>>>
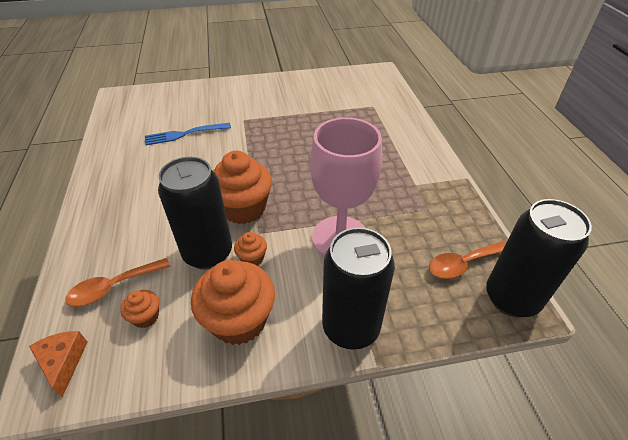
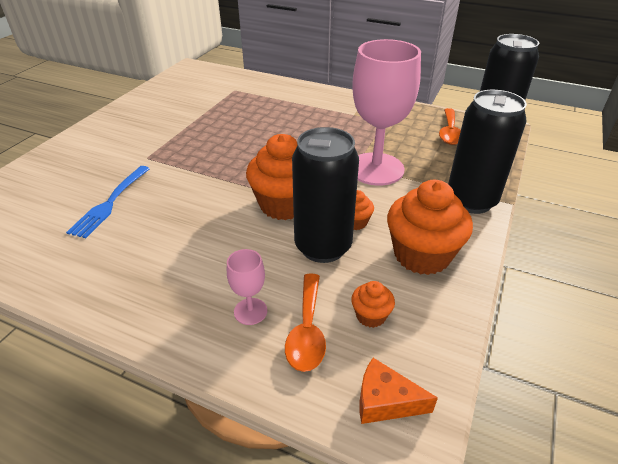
camera: 55 degrees left, 5 degrees down
none -> pink goblet [227,249,267,325]

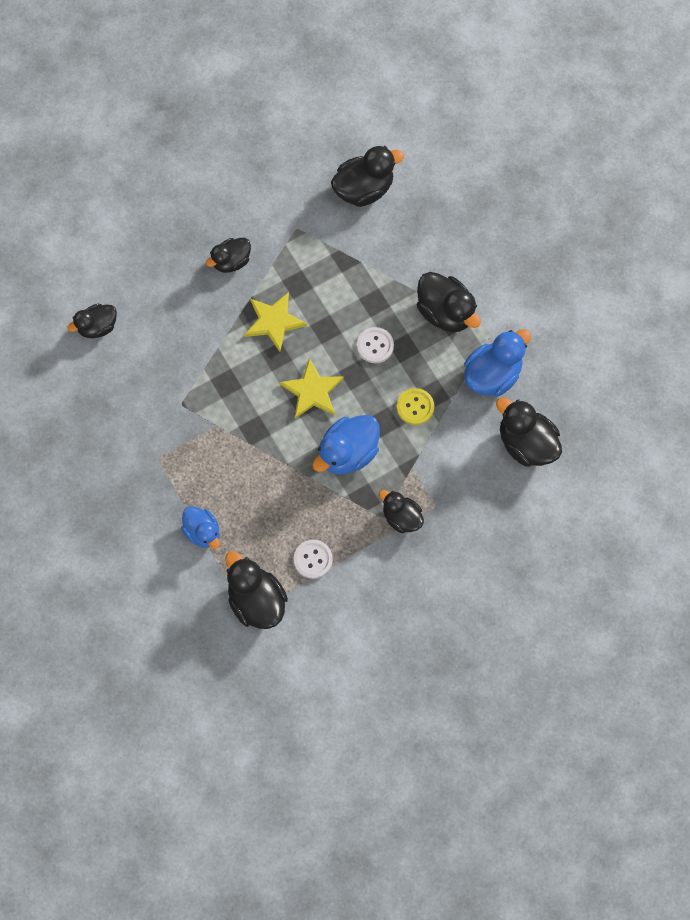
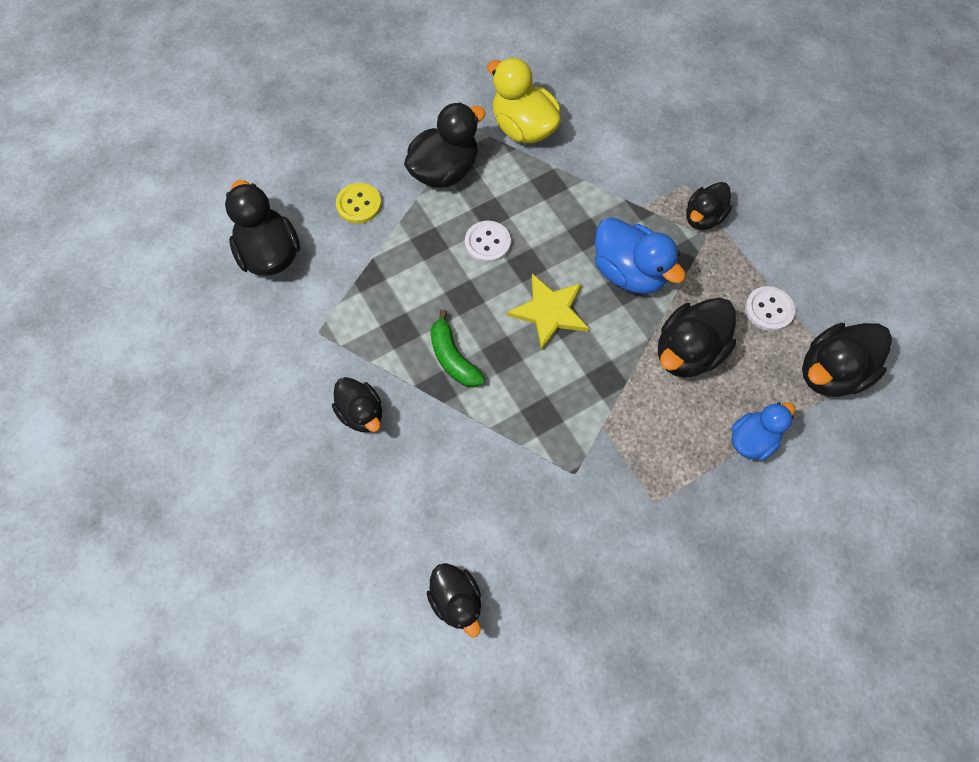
camera: 90 degrees left, 5 degrees down
yellow star [244,292,307,352] -> green banana [430,310,485,387]
yellow button [397,388,434,425] -> yellow button moved to [336,183,382,224]
blue duck [464,329,531,397] -> yellow duck [487,58,561,143]
black duck [496,398,562,466] -> black duck moved to [658,298,736,378]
<<<
#### To do:
Scan the material above for lines that contain the string "camera", and copy each such line.

#### Solution to the problem:
camera: 55 degrees left, 5 degrees down
camera: 90 degrees left, 5 degrees down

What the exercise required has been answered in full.